Information shown below:
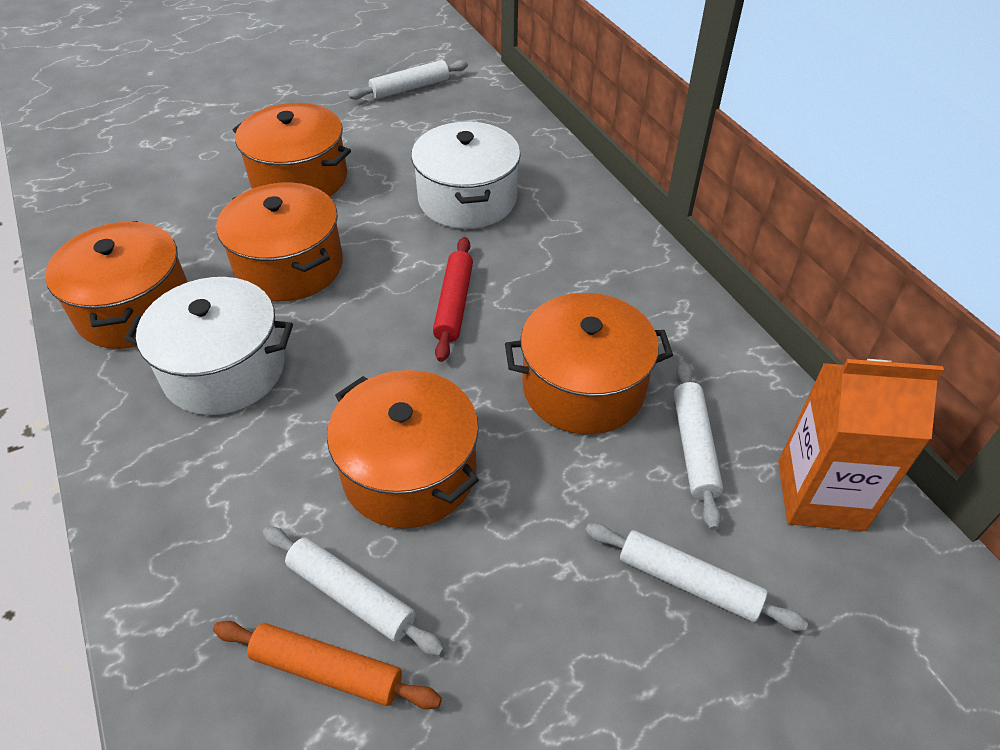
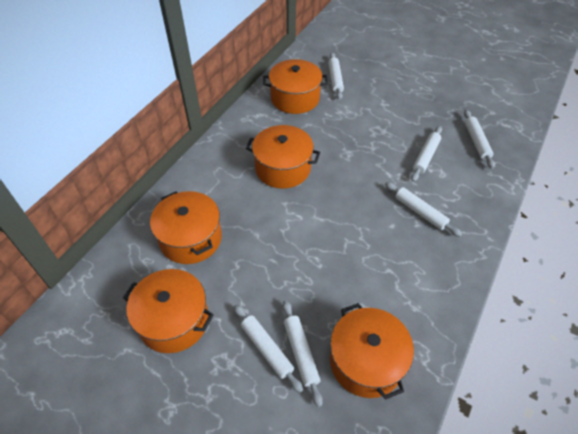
orange carton: 1 -> 0
orange rolling pin: 1 -> 0
red rolling pin: 1 -> 0
white pot: 2 -> 0
white rolling pin: 4 -> 6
End of Information shown.
Task: Say how many lines above contain the string "orange". Answer with the number only.

Answer to the exercise: 2